%%
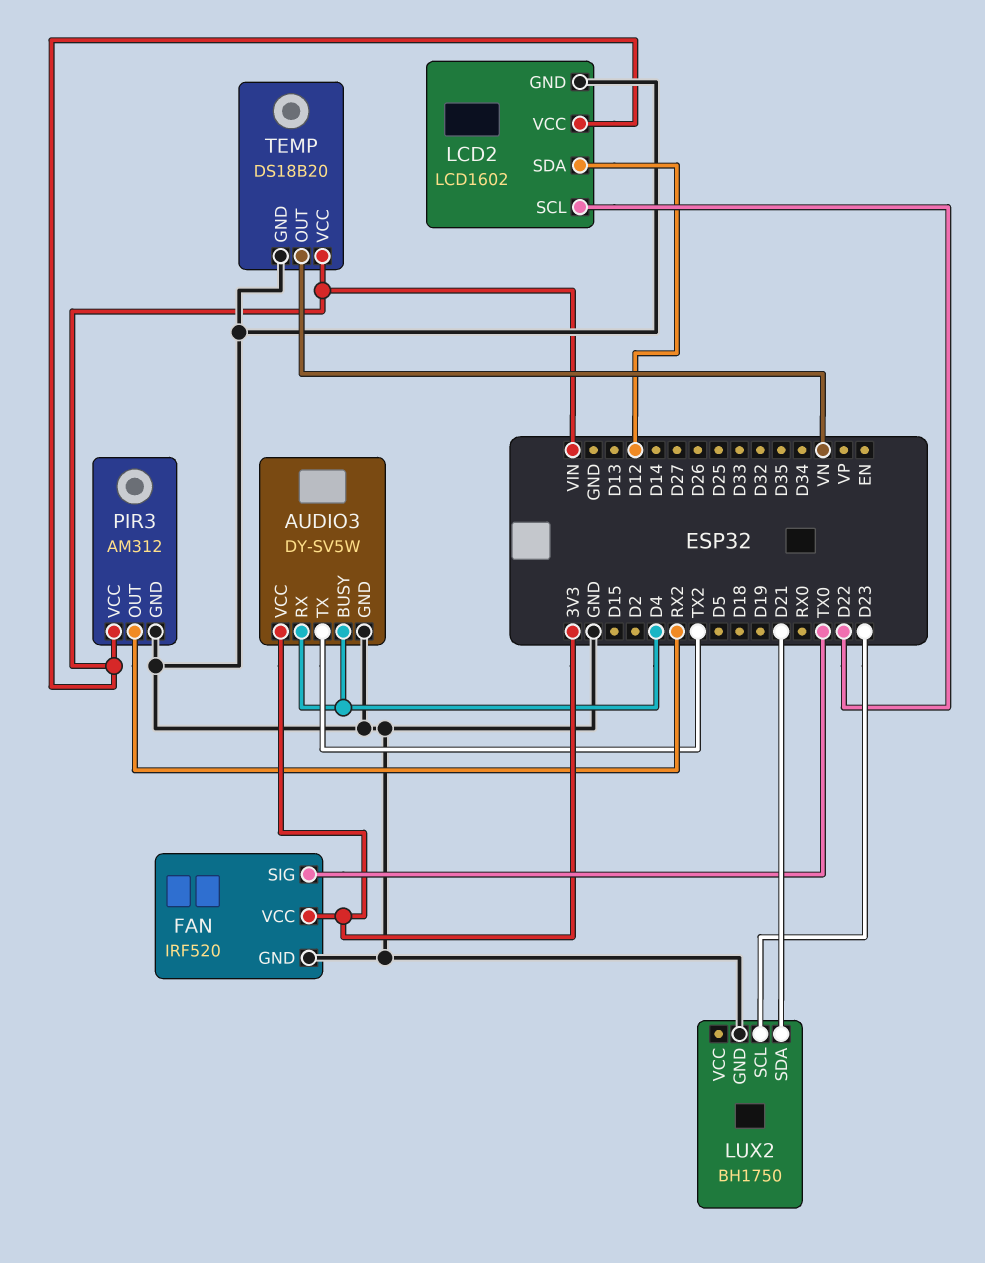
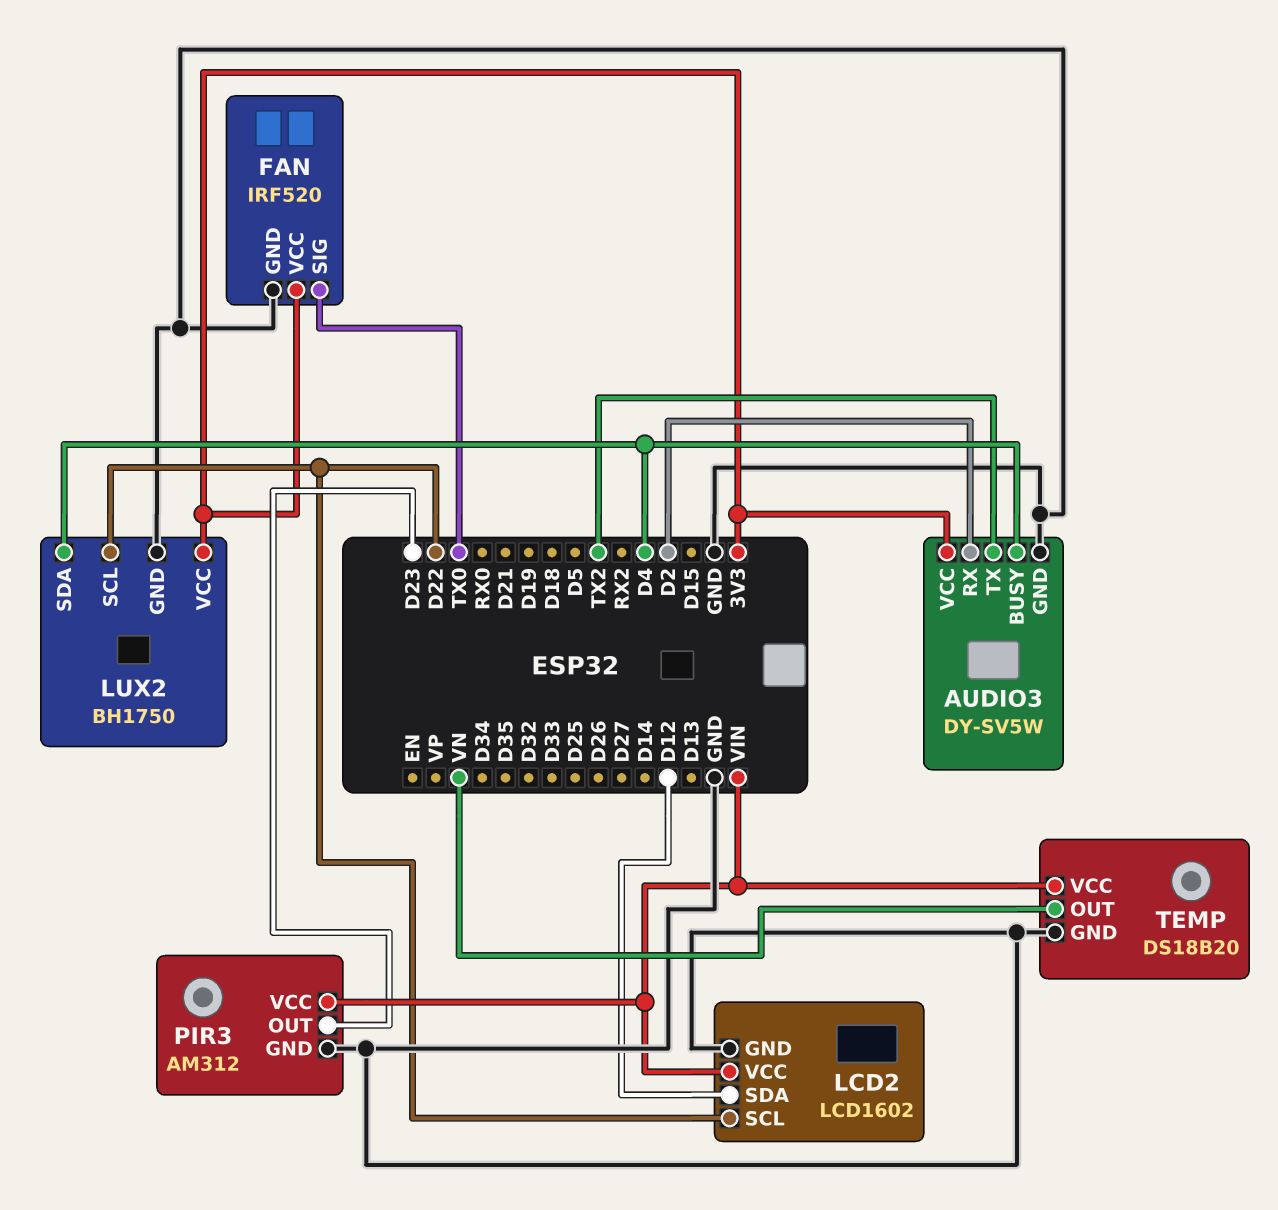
AUDIO3 pin RX: D4 -> D2
LUX2 pin SCL: D23 -> D22
LUX2 pin SDA: D21 -> D4
LUX2 pin VCC: none -> 3V3
PIR3 pin OUT: RX2 -> D23

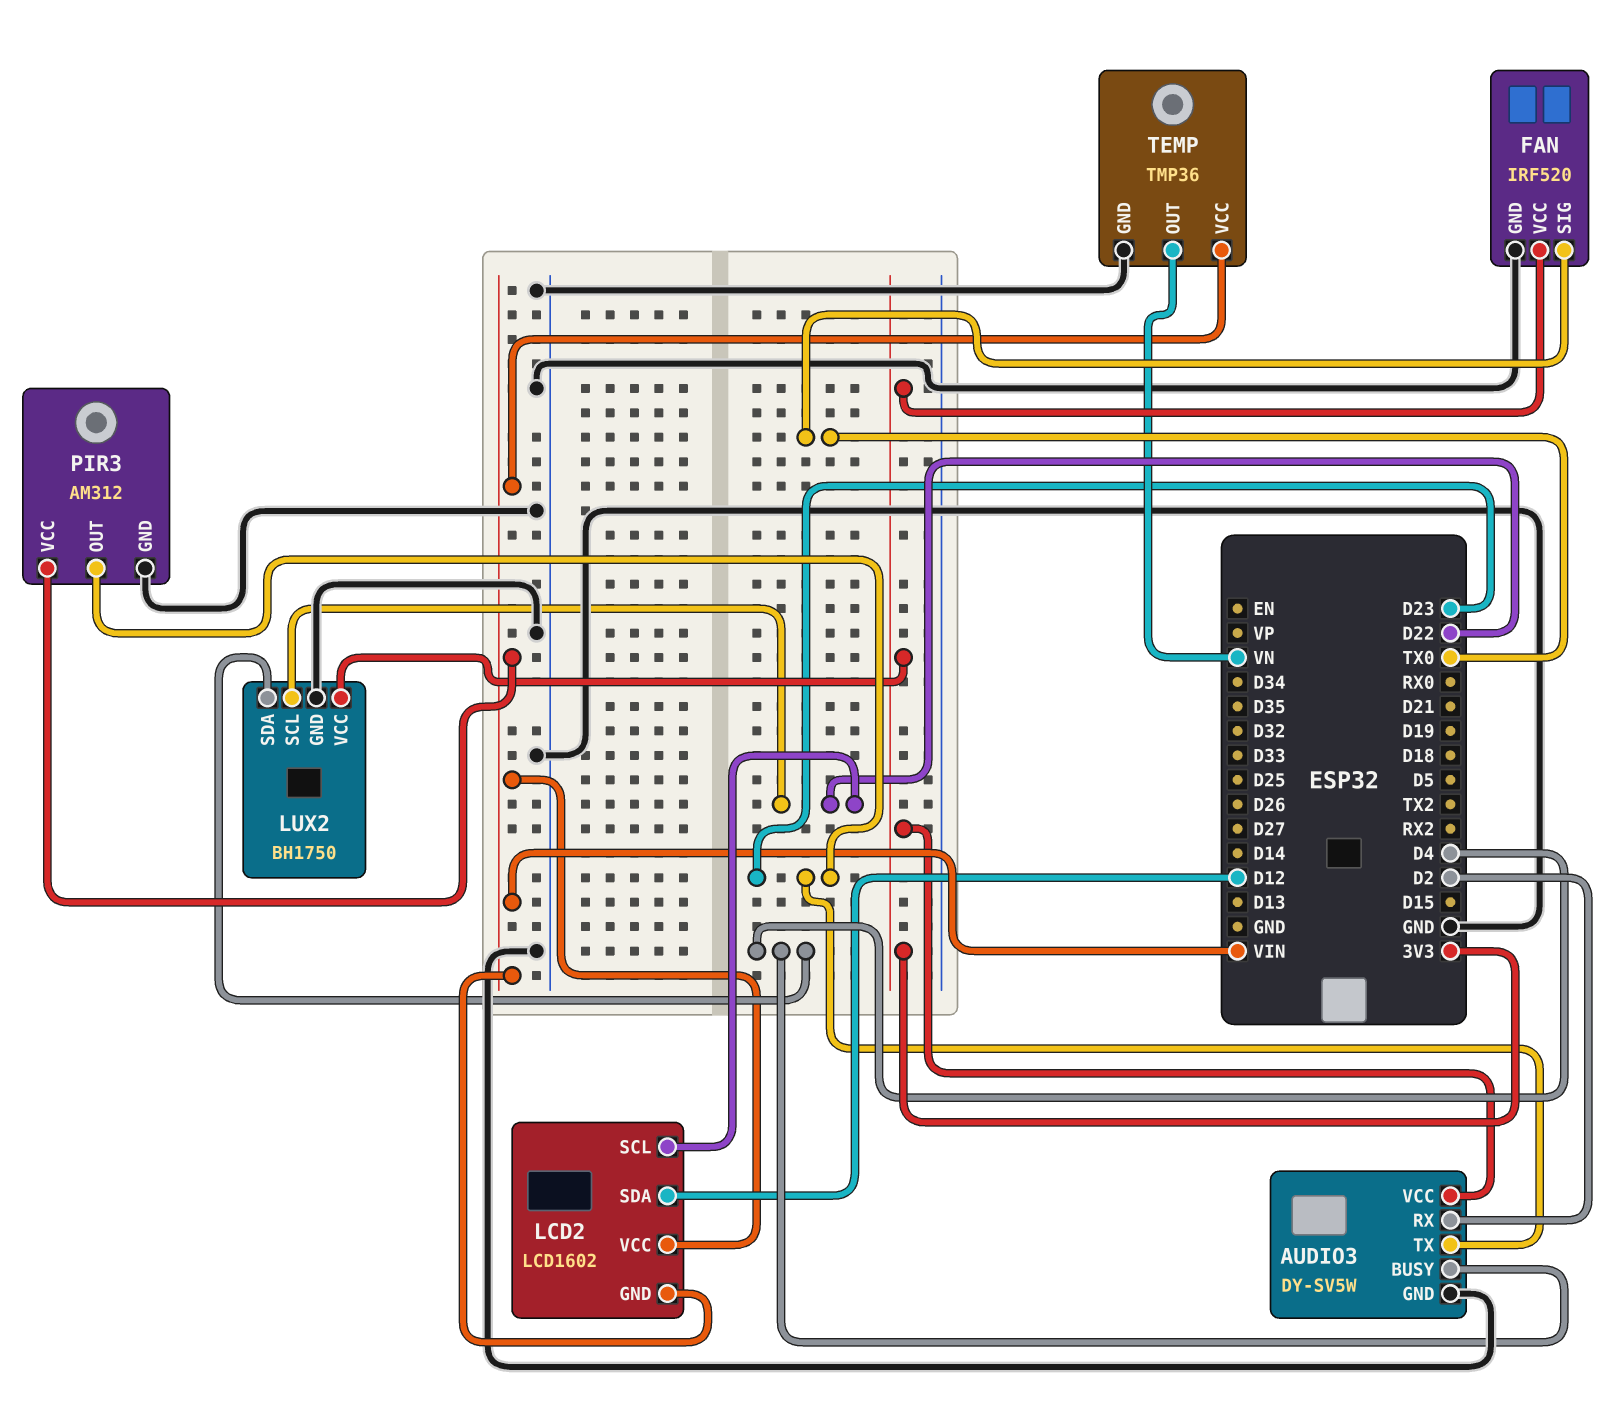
AUDIO3 pin TX: TX2 -> D23
LCD2 pin GND: GND -> VIN
TEMP: DS18B20 -> TMP36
%%
» **Directions for this task**
Please write out, exactly as they appear, the lines from the line containing "AUDIO3 pin TX: TX2 -> D23" through the last line of the records above, both included.

» **Result for this task**
AUDIO3 pin TX: TX2 -> D23
LCD2 pin GND: GND -> VIN
TEMP: DS18B20 -> TMP36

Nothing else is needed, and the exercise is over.